GOAL OF THE EXERCISE → Report how many lines in the rows below contain the string "grace", with case counting, and give only that number.

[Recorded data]
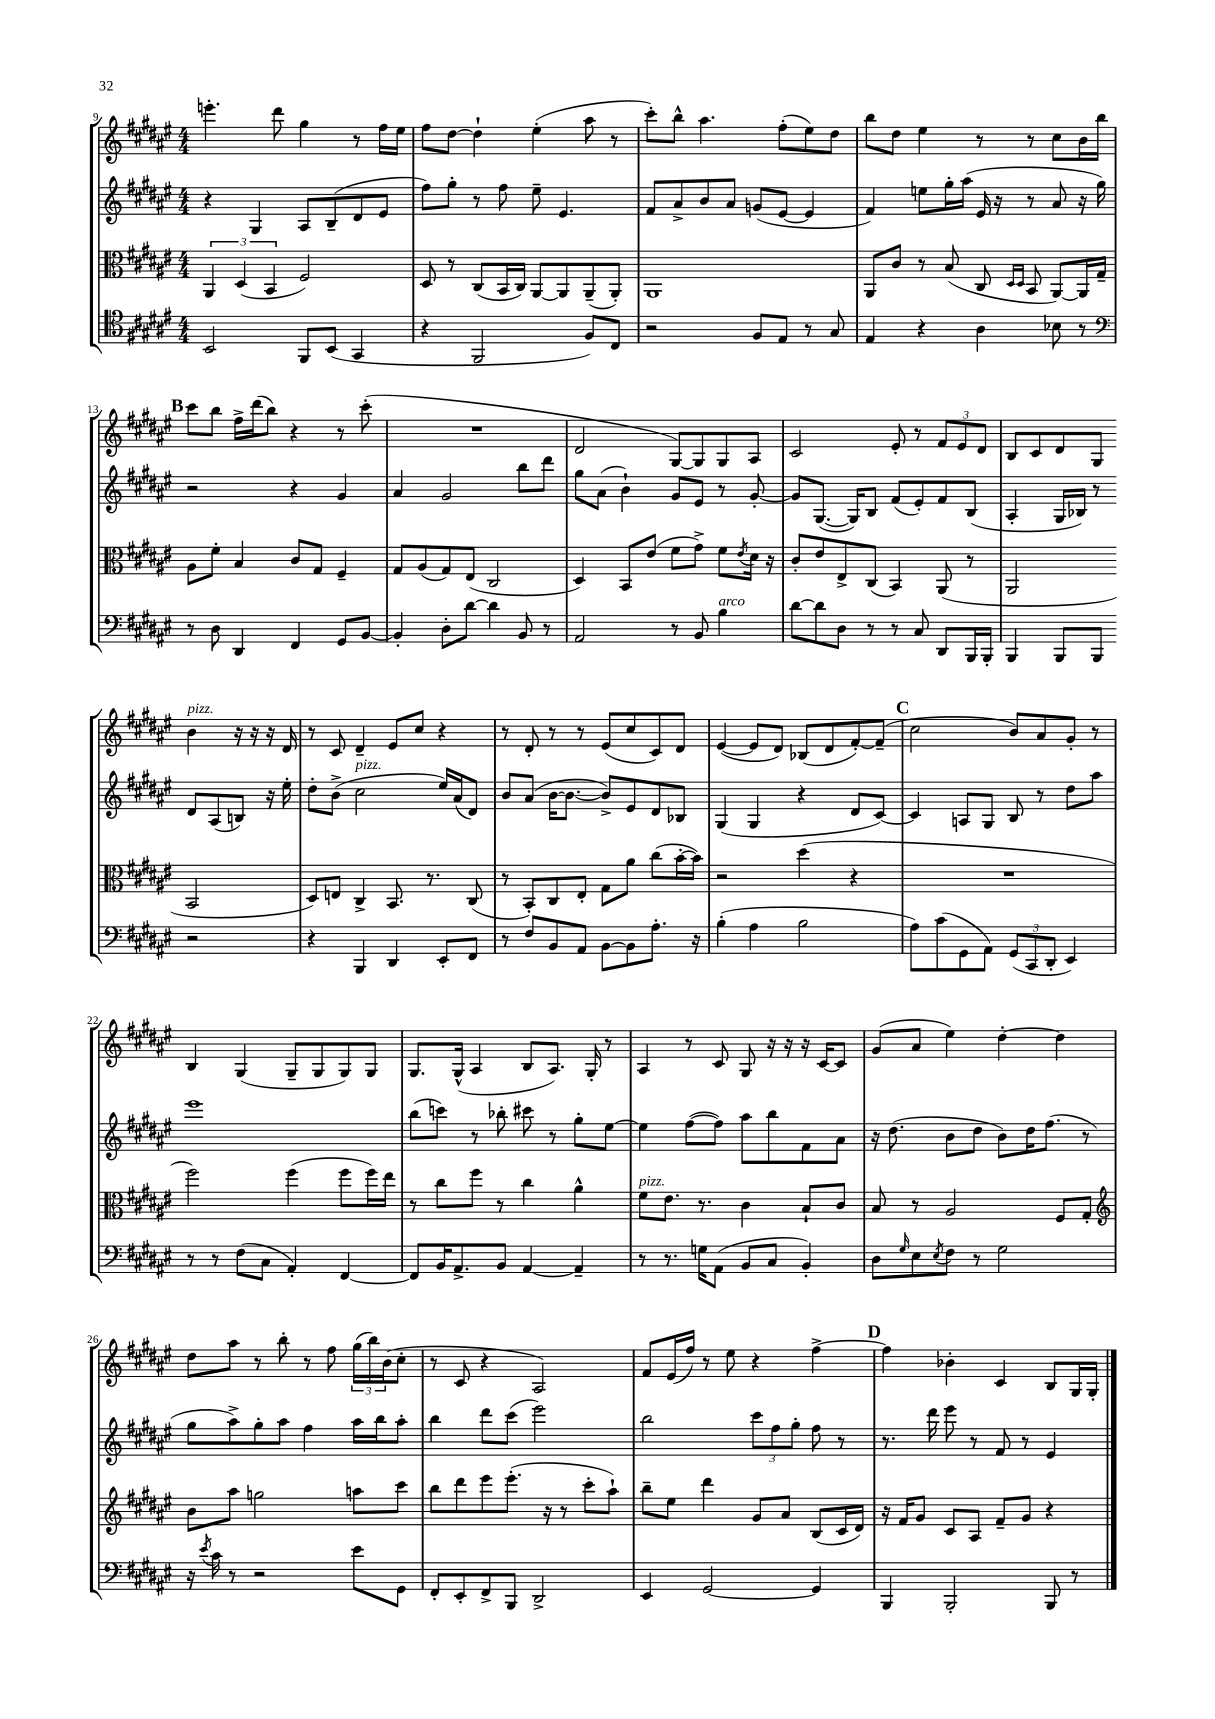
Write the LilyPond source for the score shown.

<<
\new StaffGroup <<
\new Staff = "s0" {
    \clef treble \key fis \major \numericTimeSignature \time 4/4
    e'''4.-. dis'''8 gis''4 r8 fis''16 eis''16 |
    fis''8 dis''8~ dis''4-! eis''4-.( ais''8 r8 |
    cis'''8-.) b''8-^ ais''4. fis''8-.( eis''8) dis''8 |
    b''8 dis''8 eis''4 r8 r8 cis''8 b'16 b''16 |
    \mark \markup { \bold "B" } cis'''8 b''8 fis''16-> dis'''16( b''8) r4 r8 cis'''8-.( |
    R1 |
    dis'2 gis8~) gis8 gis8 ais8 |
    cis'2 eis'8-. r8 \tuplet 3/2 { fis'8 eis'8 dis'8 } |
    b8 cis'8 dis'8 gis8 b'4^\markup { \italic "pizz." } r16 r16 r16 dis'16 |
    r8 cis'8 dis'4-- eis'8 cis''8 r4 |
    r8 dis'8-. r8 r8 eis'8( cis''8 cis'8) dis'8 |
    eis'4~( eis'8 dis'8) bes8( dis'8 fis'8~-.) fis'8--( |
    \mark \markup { \bold "C" } cis''2 b'8) ais'8 gis'8-. r8 |
    b4 gis4( gis8-- gis8 gis8) gis8 |
    gis8. gis16-^( ais4 b8 ais8.) gis16-. r8 |
    ais4 r8 cis'8 gis8 r16 r16 r16 cis'16~ cis'8 |
    gis'8( ais'8 eis''4) dis''4~-. dis''4 |
    dis''8 ais''8 r8 b''8-. r8 fis''8 \tuplet 3/2 { gis''16( b''16) b'16( } cis''8-. |
    r8 cis'8 r4 ais2) |
    fis'8 eis'16( fis''16) r8 eis''8 r4 fis''4~-> |
    \mark \markup { \bold "D" } fis''4 bes'4-. cis'4 b8 gis16 gis16-. \bar "|." |
}
\new Staff = "s1" {
    \clef treble \key fis \major \numericTimeSignature \time 4/4
    r4 gis4 ais8 b8--( dis'8 eis'8 |
    fis''8) gis''8-. r8 fis''8 eis''8-- eis'4. |
    fis'8 ais'8-> b'8 ais'8 g'8( eis'8~ eis'4 |
    fis'4) e''8 gis''16-. ais''16( eis'16 r16 r8 ais'8 r16 gis''16) |
    \mark \markup { \bold "B" } r2 r4 gis'4 |
    ais'4 gis'2 b''8 dis'''8 |
    gis''8 ais'8( b'4-!) gis'8 eis'8 r8 gis'8~-. |
    gis'8 gis8.~( gis16) b8 fis'8( eis'8-.) fis'8 b8( |
    ais4-. gis16 bes16) r8 dis'8 ais8( b8) r16 eis''16-. |
    dis''8-. b'8->( cis''2^\markup { \italic "pizz." } eis''16) ais'16( dis'8) |
    b'8 ais'8( b'16~ b'8.~ b'8->) eis'8 dis'8 bes8 |
    gis4( gis4 r4 dis'8 cis'8~) |
    \mark \markup { \bold "C" } cis'4 a8 gis8 b8 r8 dis''8 ais''8 |
    eis'''1 |
    b''8( c'''8) r8 bes''8-. cis'''8 r8 gis''8-. eis''8~ |
    eis''4 fis''8~( fis''8) ais''8 b''8 fis'8 ais'8 |
    r16 dis''8.( b'8 dis''8 b'8) dis''16 fis''8.( r8 |
    gis''8 ais''8->) gis''8-. ais''8 fis''4 ais''16 b''16 ais''8-. |
    b''4 dis'''8 cis'''8( eis'''2) |
    b''2 \tuplet 3/2 { cis'''8 fis''8 gis''8-. } fis''8 r8 |
    \mark \markup { \bold "D" } r8. dis'''16 eis'''8 r8 fis'8 r8 eis'4 \bar "|." |
}
\new Staff = "s2" {
    \clef alto \key fis \major \numericTimeSignature \time 4/4
    \tuplet 3/2 { ais,4 dis4( b,4 } fis2) |
    dis8 r8 cis8( b,16 cis16) ais,8~ ais,8 ais,8--( ais,8-.) |
    ais,1 |
    ais,8 cis'8 r8 b8( cis8 \grace { dis16 dis16 } b,8 ais,8~) ais,16 gis16-- |
    \mark \markup { \bold "B" } ais8 fis'8-. b4 cis'8 gis8 fis4-- |
    gis8 ais8( gis8) eis8( cis2 |
    dis4) b,8 eis'8( fis'8 gis'8->) fis'8 \acciaccatura { eis'8 } dis'16 r16 |
    cis'8-. eis'8 eis8-> cis8( b,4) ais,8( r8 |
    ais,2 b,2 |
    dis8) e8 cis4-> b,8. r8. cis8( |
    r8 b,8-.) cis8 eis8-. gis8 ais'8 cis''8( b'16~-. b'16) |
    r2 dis''4( r4 |
    \mark \markup { \bold "C" } R1 |
    fis''2) fis''4( fis''8 fis''16) eis''16 |
    r8 cis''8 fis''8 r8 cis''4 ais'4-^ |
    fis'8^\markup { \italic "pizz." } eis'8. r8. cis'4 b8-! cis'8 |
    b8 r8 ais2 fis8 gis8-. |
    \clef treble b'8 ais''8 g''2 a''8 cis'''8 |
    b''8 dis'''8 eis'''8 eis'''8.-.( r16 r8 cis'''8-. ais''8-!) |
    b''8-- eis''8 dis'''4 gis'8 ais'8 b8( cis'16 dis'16) |
    \mark \markup { \bold "D" } r16 fis'16 gis'8 cis'8 ais8 fis'8-- gis'8 r4 \bar "|." |
}
\new Staff = "s3" {
    \clef tenor \key fis \major \numericTimeSignature \time 4/4
    b,2 fis,8 b,8( gis,4 |
    r4 fis,2 fis8) cis8 |
    r2 fis8 eis8 r8 gis8 |
    eis4 r4 ais4 bes8 r8 |
    \mark \markup { \bold "B" } \clef bass r8 dis8 dis,4 fis,4 gis,8 b,8~ |
    b,4-. dis8-. dis'8~ dis'4 b,8 r8 |
    ais,2 r8 b,8 b4^\markup { \italic "arco" } |
    dis'8~ dis'8 dis8 r8 r8 cis8 dis,8 b,,16 b,,16-. |
    b,,4 b,,8 b,,8 r2 |
    r4 b,,4 dis,4 eis,8-. fis,8 |
    r8 fis8 b,8 ais,8 b,8~ b,8 ais8.-. r16 |
    b4-.( ais4 b2 |
    \mark \markup { \bold "C" } ais8) cis'8( gis,8 ais,8) \tuplet 3/2 { gis,8( cis,8 dis,8-. } eis,4) |
    r8 r8 fis8( cis8 ais,4-.) fis,4~ |
    fis,8 b,16 ais,8.-> b,8 ais,4~ ais,4-- |
    r8 r8. g16 ais,8( b,8 cis8 b,4-.) |
    dis8 \grace { gis16 } eis8 \acciaccatura { eis8 } fis8 r8 gis2 |
    r16 \acciaccatura { eis'8 } cis'16 r8 r2 eis'8 gis,8 |
    fis,8-. eis,8-. fis,8-> b,,8 dis,2-> |
    eis,4 gis,2~ gis,4 |
    \mark \markup { \bold "D" } b,,4 b,,2-. b,,8 r8 \bar "|." |
}
>>
>>
\layout { \context { \Score currentBarNumber = #9 } }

FINISHED ANSWER → 2